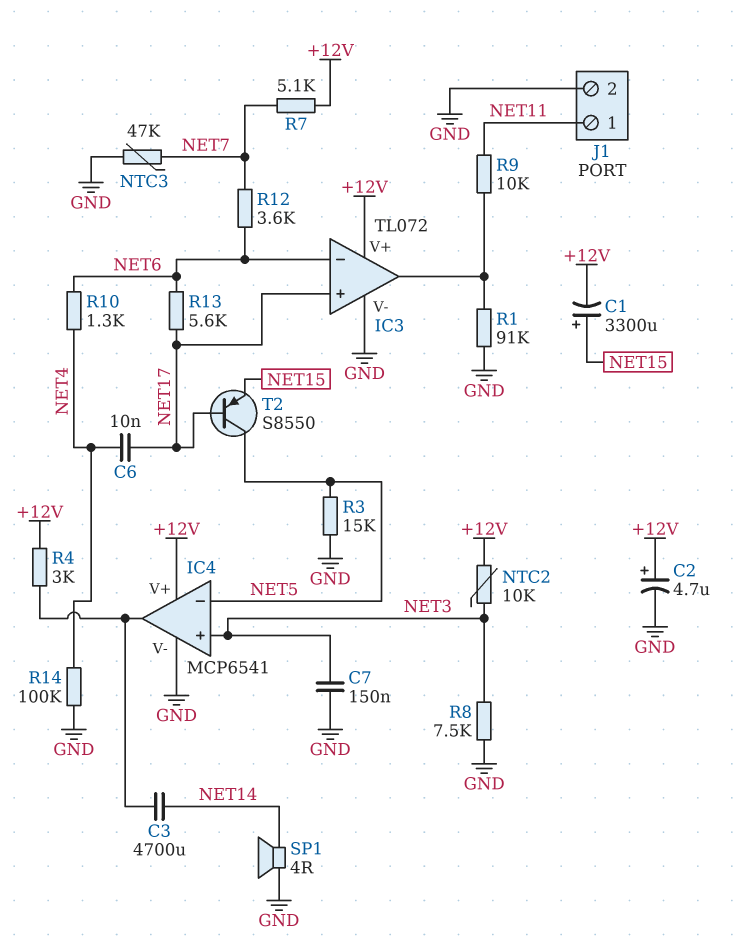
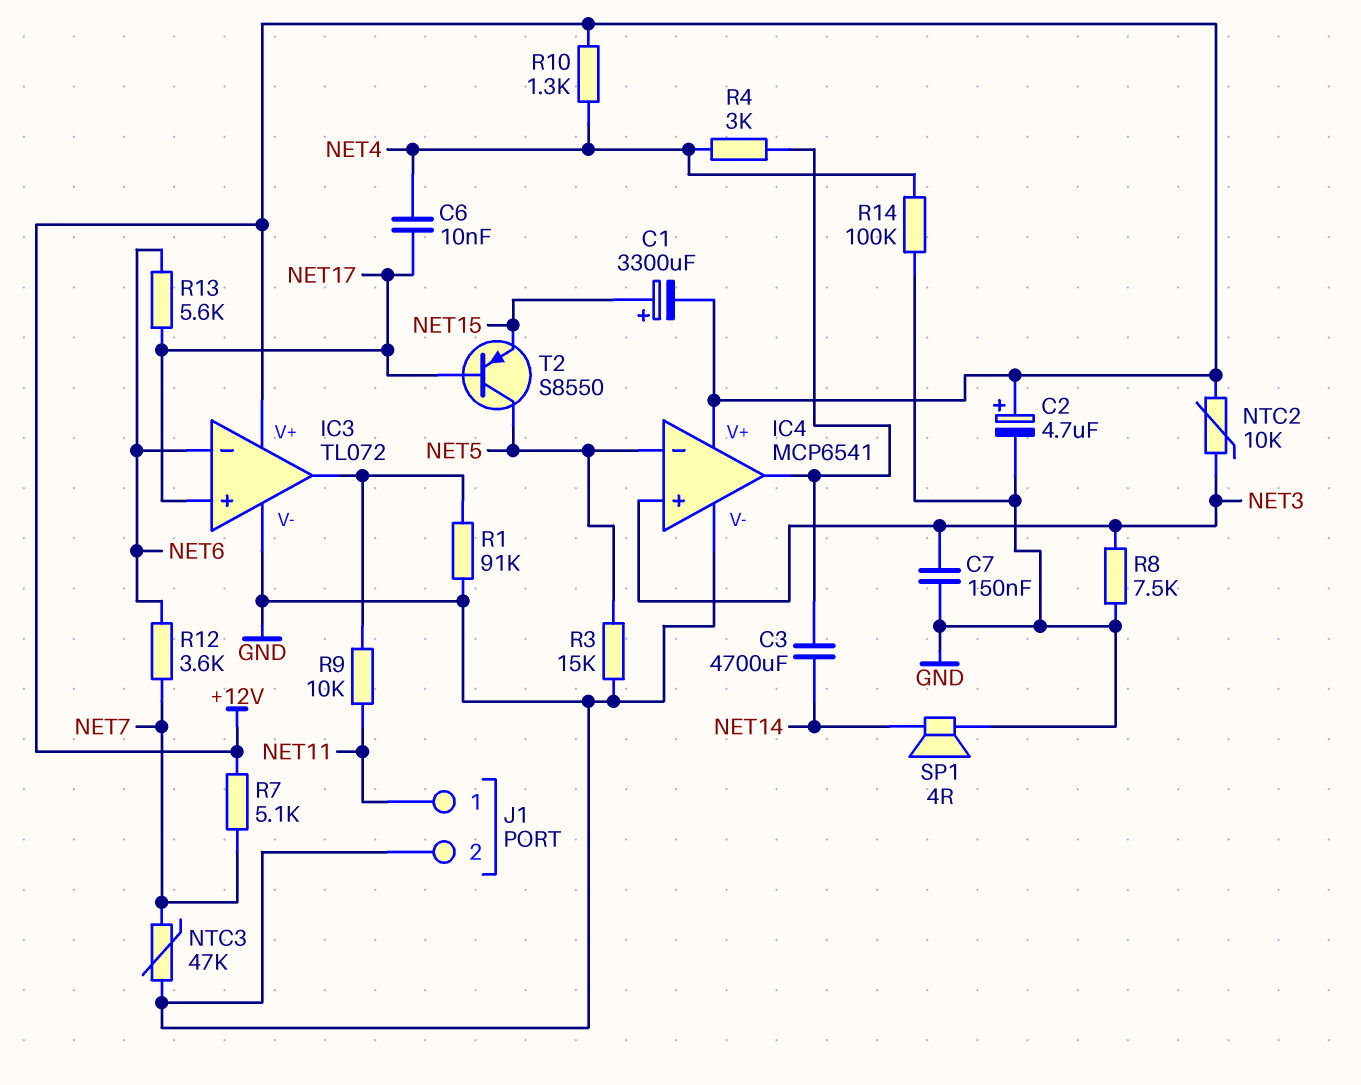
R4: 3k (+12V, IC4/out) -> 3k (IC4/out, NET4)
R10: 1.3k (NET4, NET6) -> 1.3k (+12V, NET4)

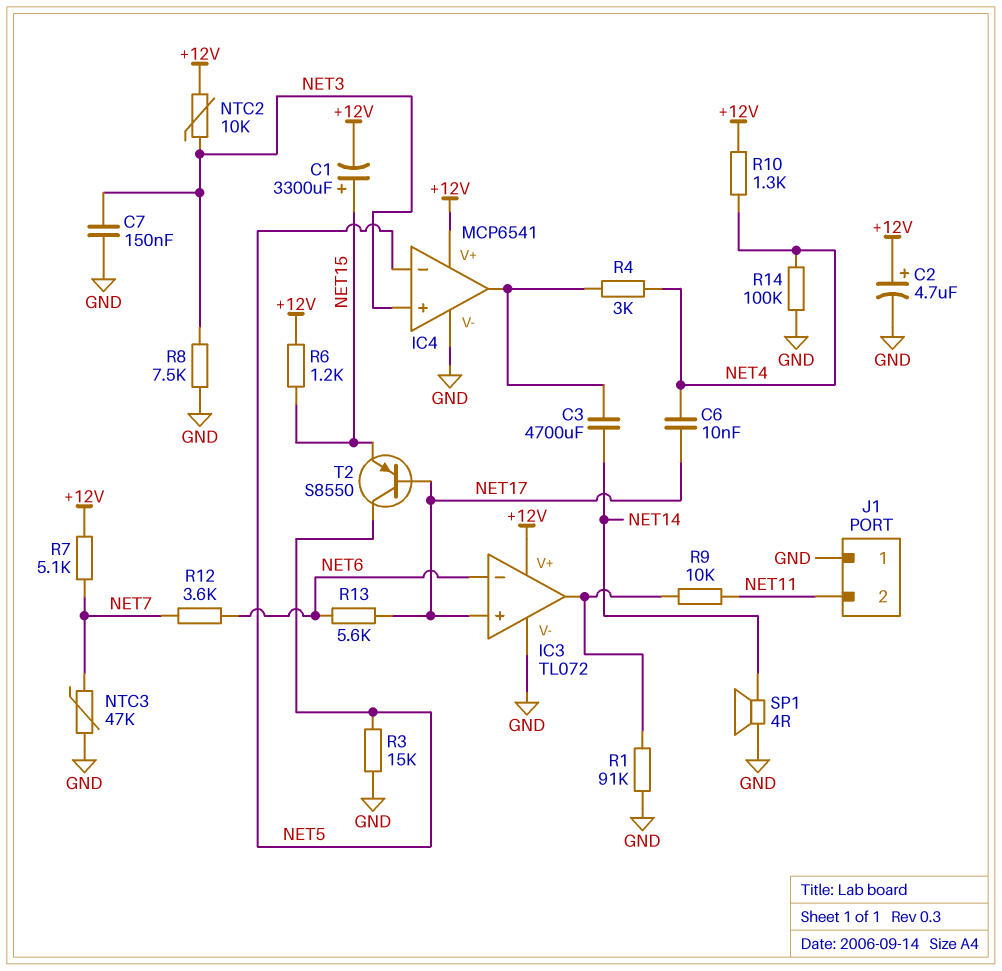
J1 pin 1: NET11 -> GND
J1 pin 2: GND -> NET11
R6: none -> 1.2k (+12V, NET15)

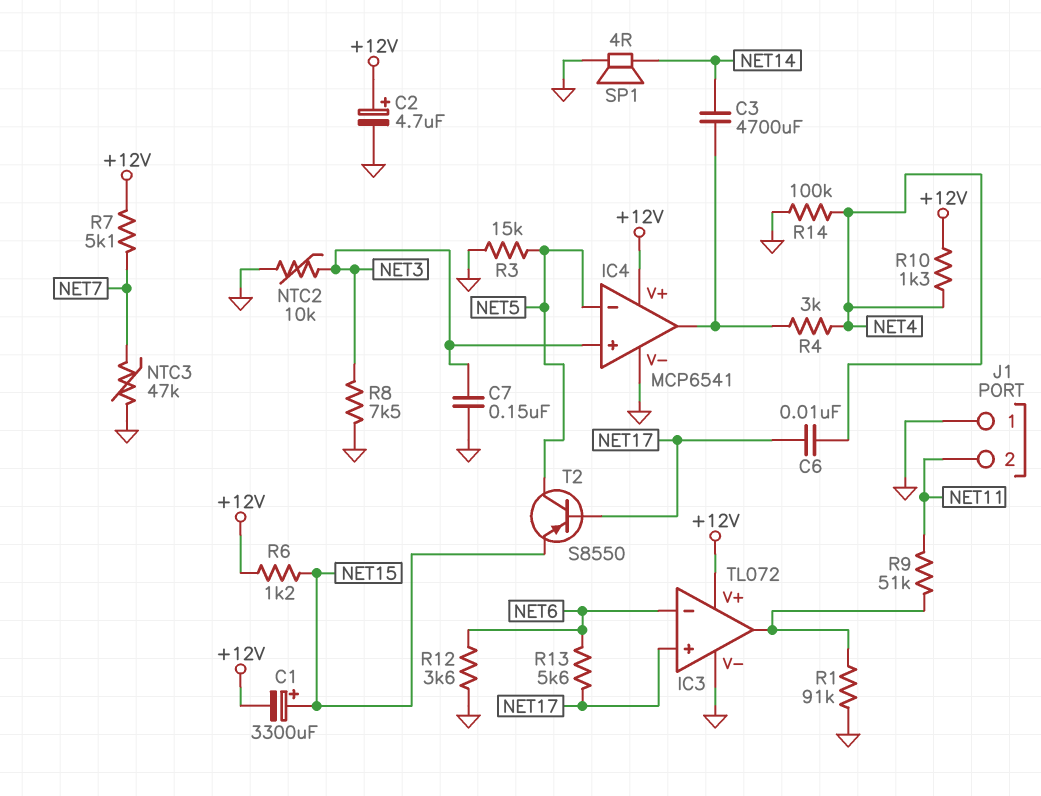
NTC2: 10k (+12V, NET3) -> 10k (GND, NET3)
R9: 10k (IC3/out, NET11) -> 51k (IC3/out, NET11)
R12: 3.6k (NET6, NET7) -> 3.6k (GND, NET6)

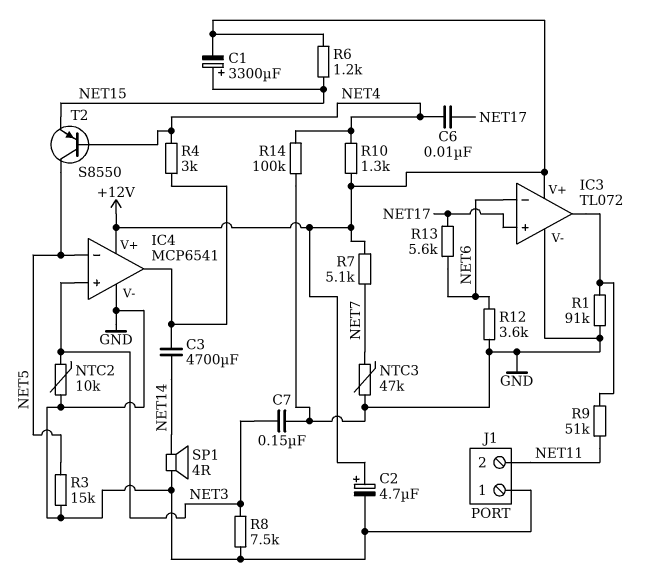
T2: PNP S8550 (B NET17, C NET5, E NET15) -> PNP S8550 (B NET4, C NET5, E NET15)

· · · ·

■ What this task involves ■
Please give again only the lines from the one containing "R12: 3.6k (NET6, NET7) -> 3.6k (GND, NET6)" through the last line of the entries above, exactly as they stand and without pictures.

■ Your response ■
R12: 3.6k (NET6, NET7) -> 3.6k (GND, NET6)

T2: PNP S8550 (B NET17, C NET5, E NET15) -> PNP S8550 (B NET4, C NET5, E NET15)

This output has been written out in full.